**Work instruction:** Go over the material below and report every line that contains the word "tape".

(Task data)

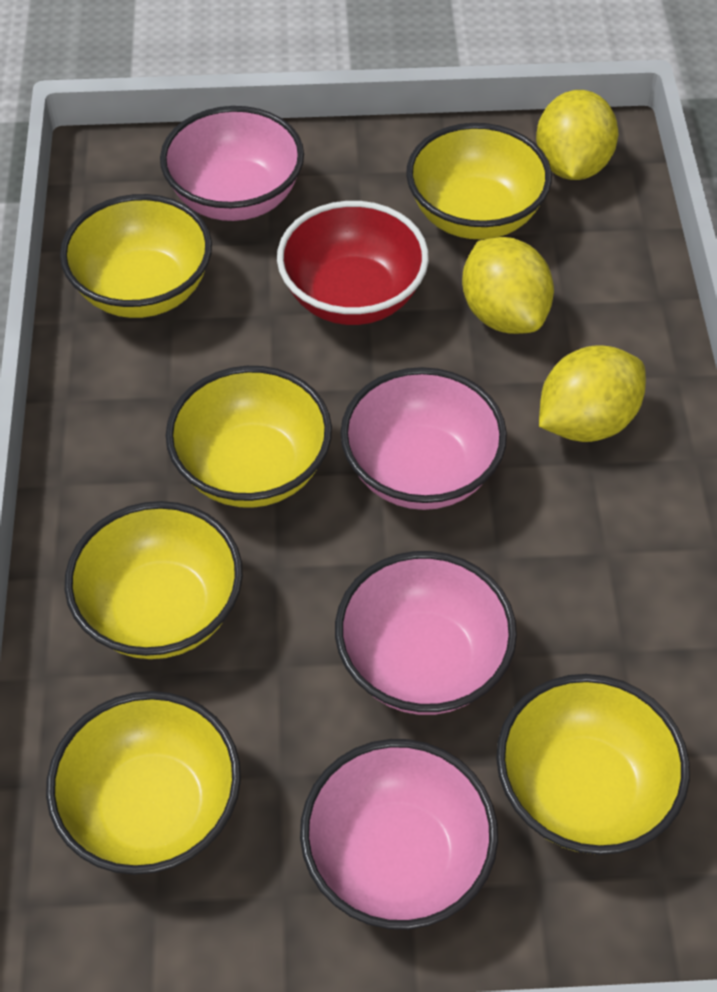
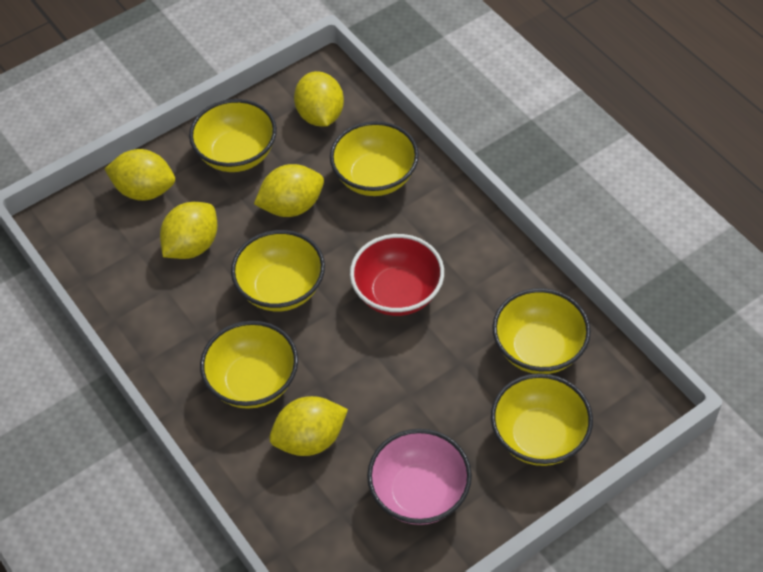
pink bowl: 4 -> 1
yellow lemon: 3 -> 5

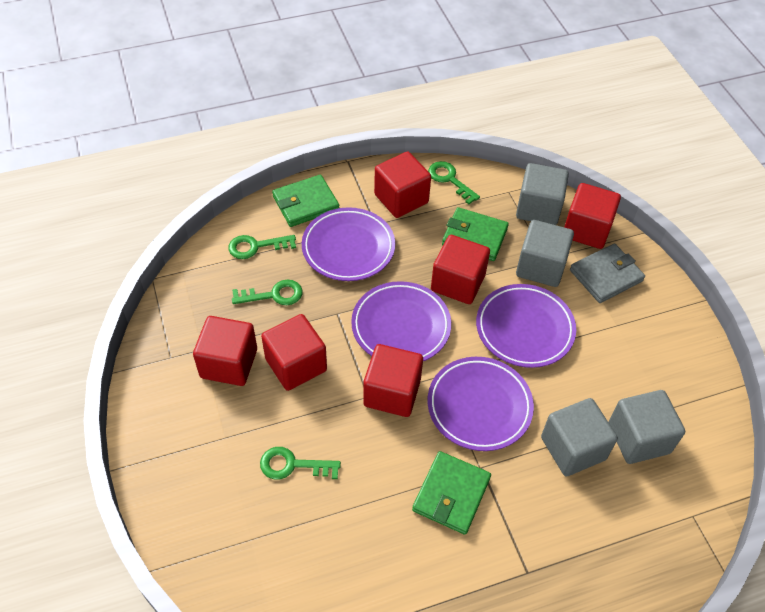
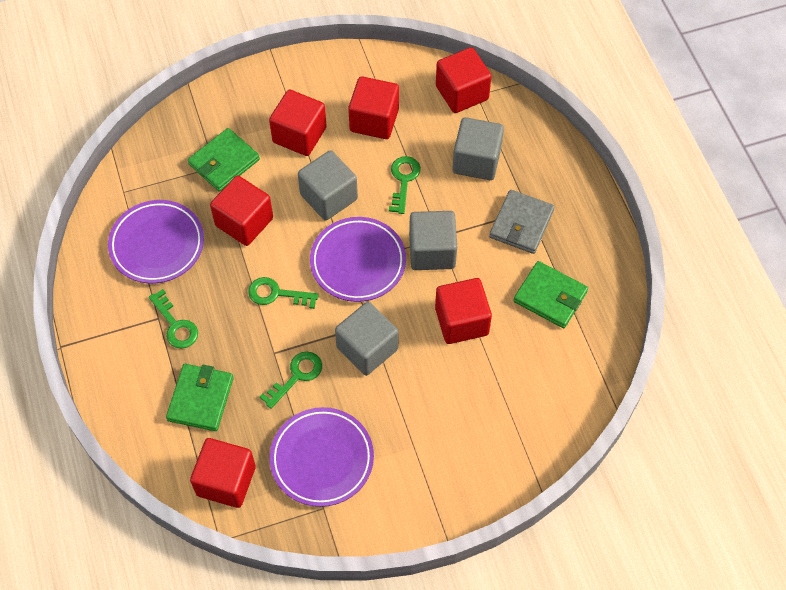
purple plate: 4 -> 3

(End Task data)
(Task data)

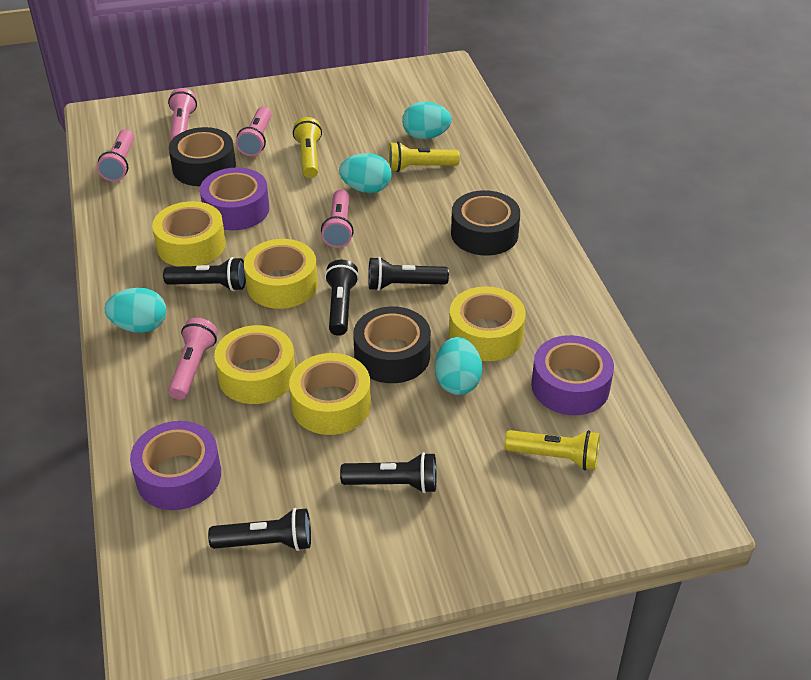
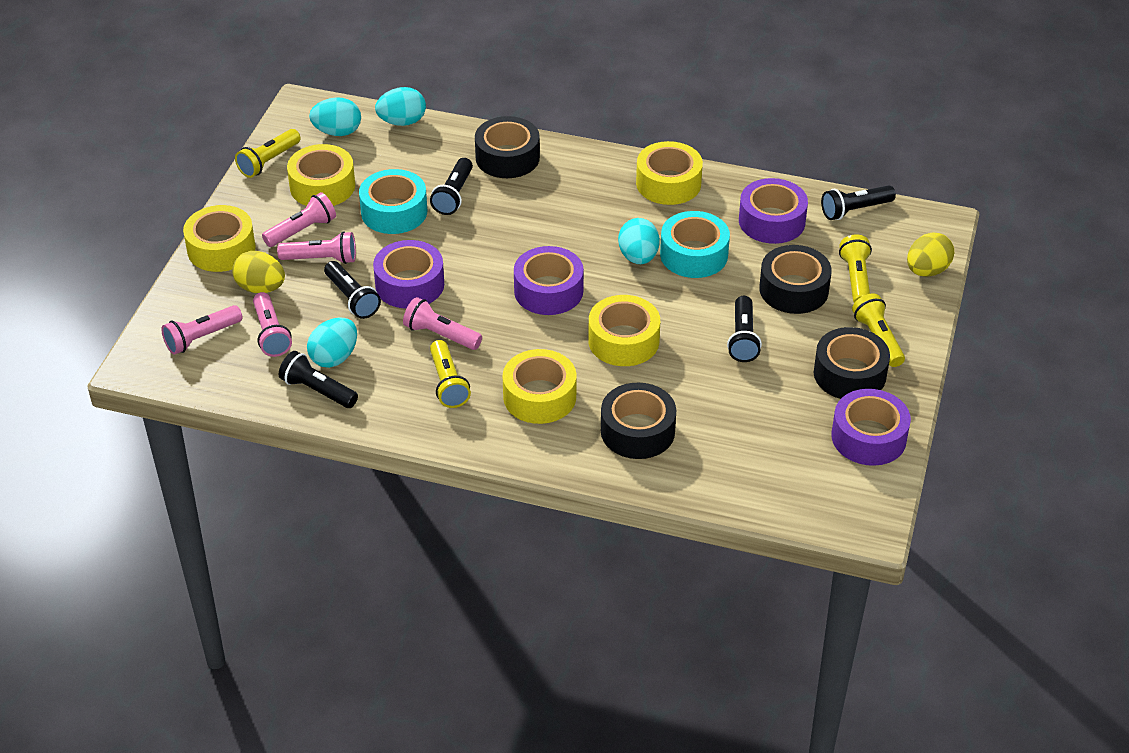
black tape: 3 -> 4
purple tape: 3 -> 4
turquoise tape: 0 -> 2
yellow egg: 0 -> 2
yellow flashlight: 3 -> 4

(End Task data)

**Completed task:**
black tape: 3 -> 4
purple tape: 3 -> 4
turquoise tape: 0 -> 2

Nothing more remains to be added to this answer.